Exercise goal: Below are the records; copy every line in them that holds the string "none".

(Scene change data)

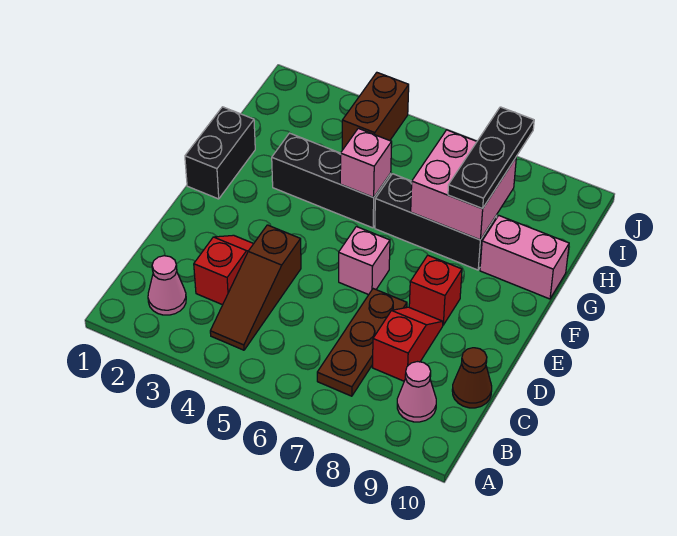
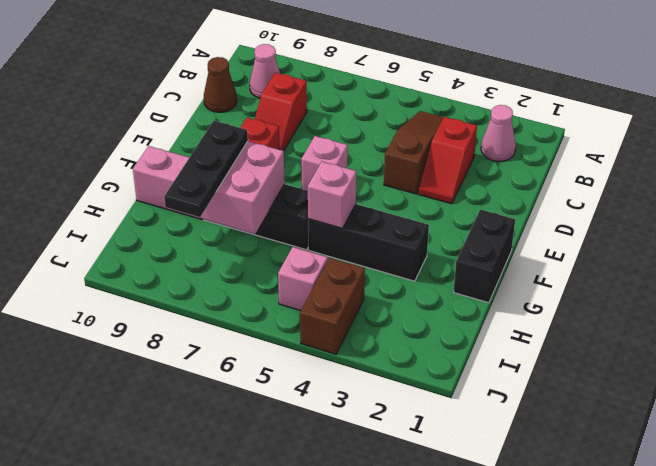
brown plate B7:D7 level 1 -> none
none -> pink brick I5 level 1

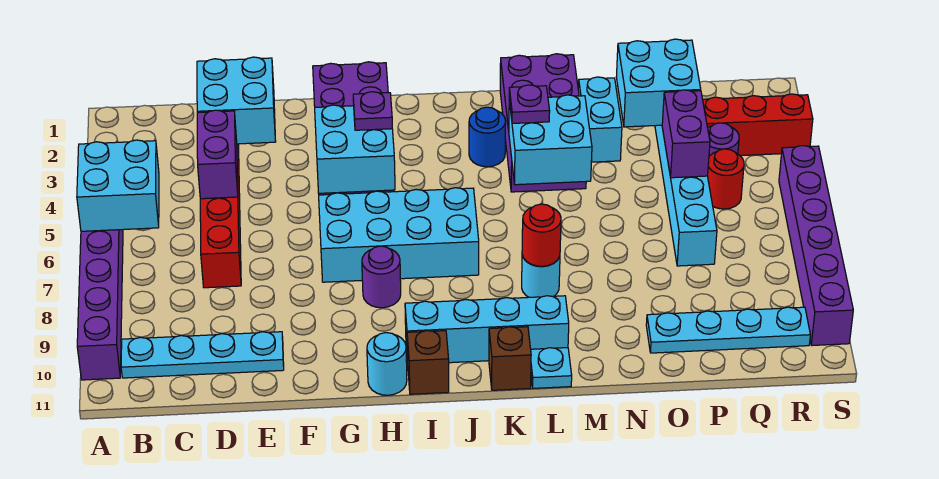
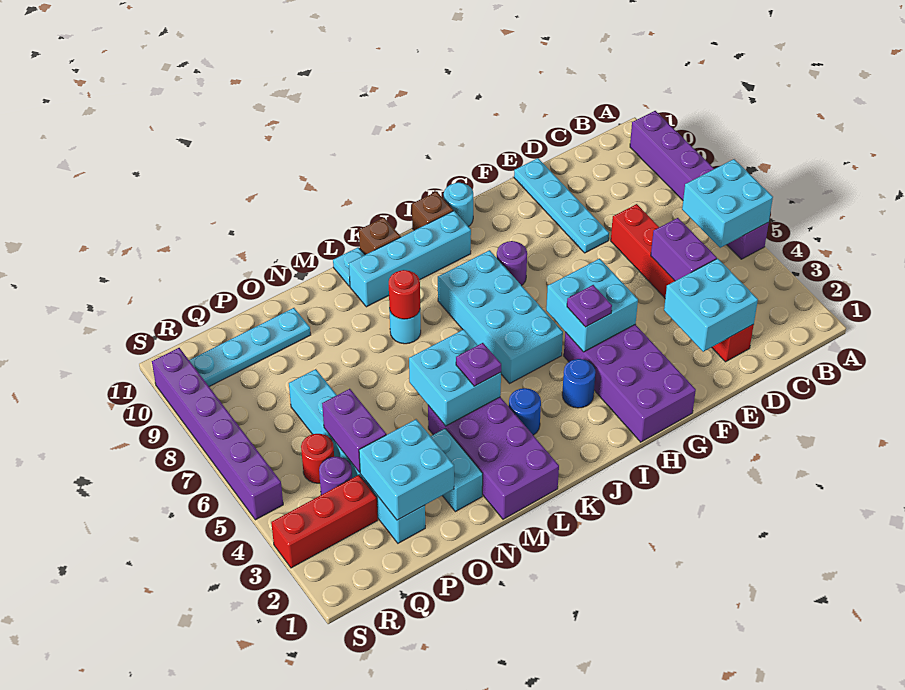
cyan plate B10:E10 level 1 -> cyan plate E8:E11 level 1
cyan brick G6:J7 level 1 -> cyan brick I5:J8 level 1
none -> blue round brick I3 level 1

The completed task:
brown plate B7:D7 level 1 -> none
none -> pink brick I5 level 1
none -> blue round brick I3 level 1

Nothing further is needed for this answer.